§ **DESCRIPTION OF THE TASK**: The whole listing, pictures aside, should be reproduced exactly.

§ **COLLECTED DATA**:
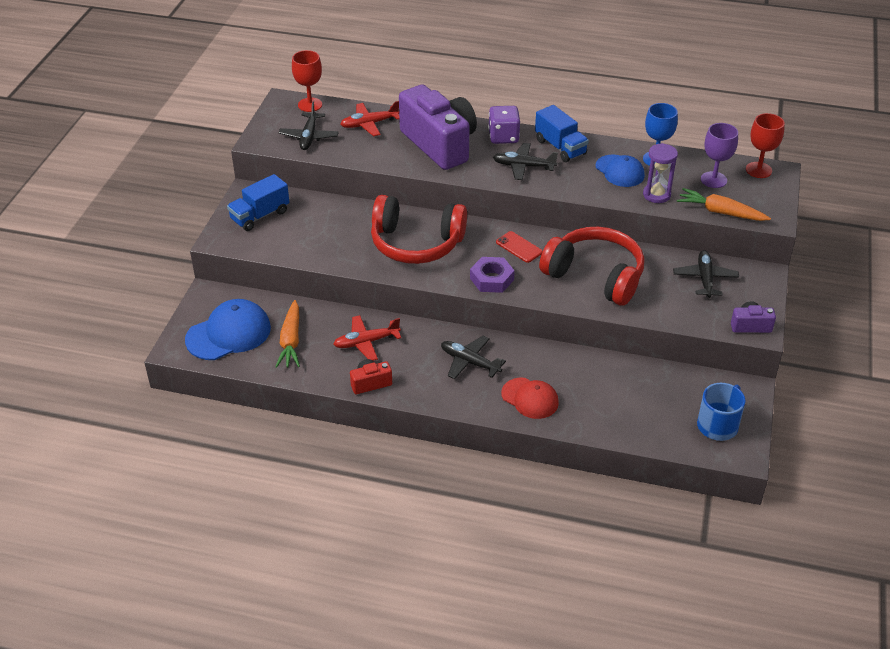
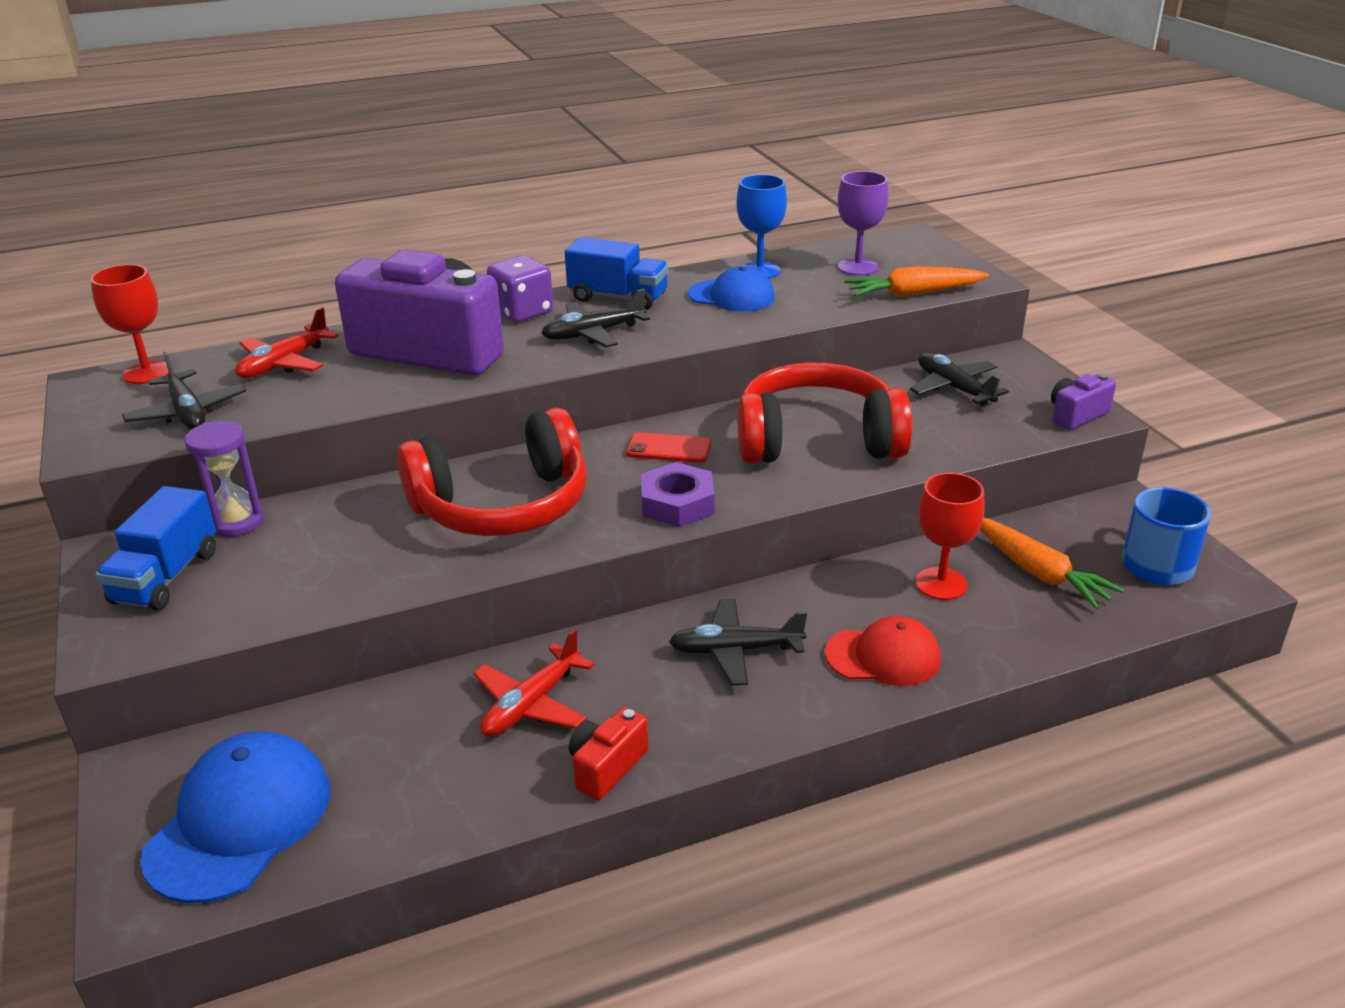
camera: 35 degrees left, 10 degrees down
orange carrot [275,300,300,368] -> orange carrot moved to [980,518,1124,609]
purple hourglass [643,143,678,203] -> purple hourglass moved to [184,421,264,537]
red goblet [746,113,785,178] -> red goblet moved to [915,473,985,600]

§ **ANSWER TO THE PROBLEM**:
camera: 35 degrees left, 10 degrees down
orange carrot [275,300,300,368] -> orange carrot moved to [980,518,1124,609]
purple hourglass [643,143,678,203] -> purple hourglass moved to [184,421,264,537]
red goblet [746,113,785,178] -> red goblet moved to [915,473,985,600]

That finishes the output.